# WORKING DATA

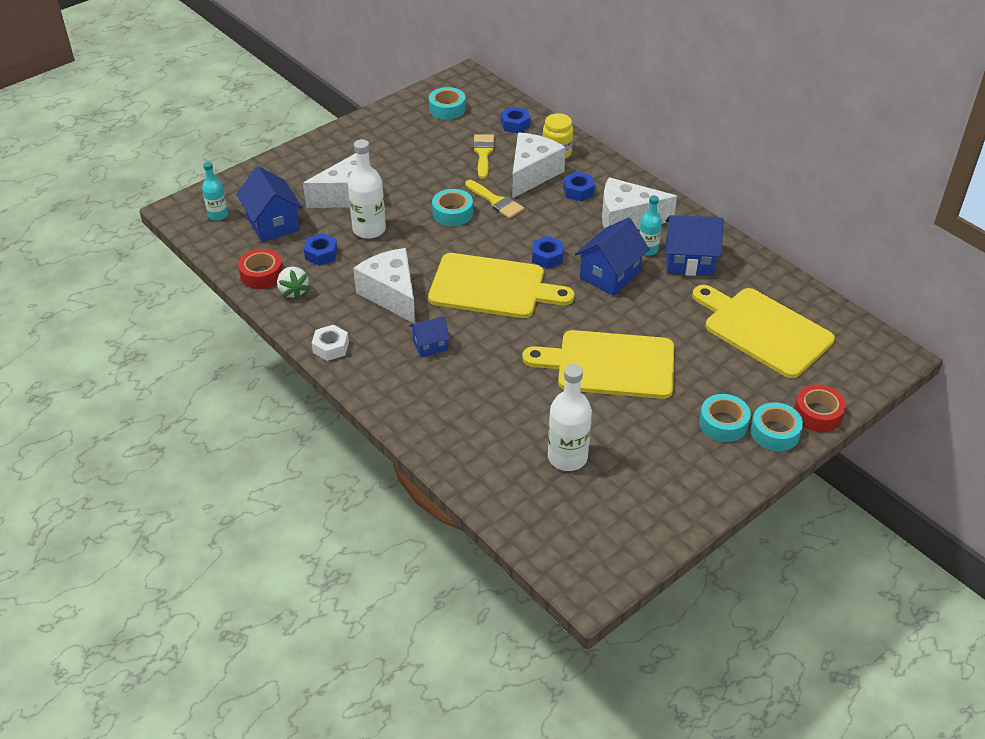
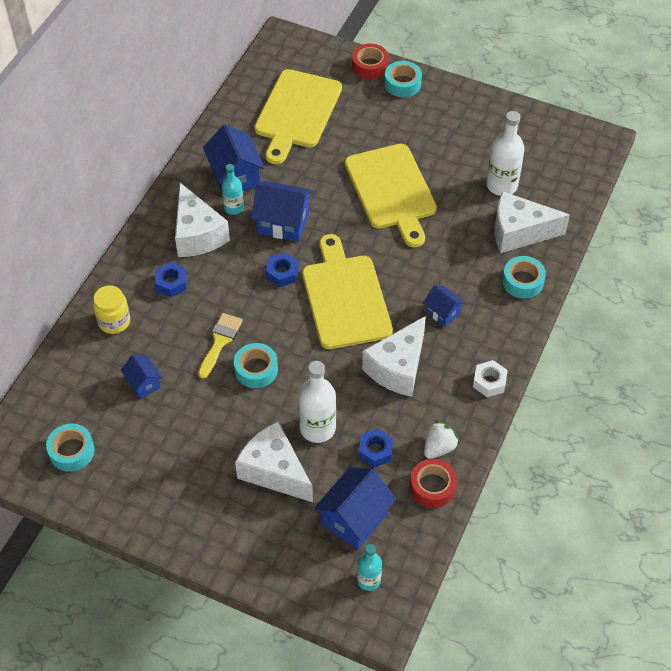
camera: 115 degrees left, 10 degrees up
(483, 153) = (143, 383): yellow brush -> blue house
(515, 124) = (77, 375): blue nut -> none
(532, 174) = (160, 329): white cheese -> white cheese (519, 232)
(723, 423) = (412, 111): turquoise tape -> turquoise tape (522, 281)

# EXERCISE AIM
What you return should match, exactly, the stretch of the listing above that runs from the line with "(515, 124) = (77, 375): blue nut -> none" to its last line.

# ANSWER FOR THIS EXERCISE
(515, 124) = (77, 375): blue nut -> none
(532, 174) = (160, 329): white cheese -> white cheese (519, 232)
(723, 423) = (412, 111): turquoise tape -> turquoise tape (522, 281)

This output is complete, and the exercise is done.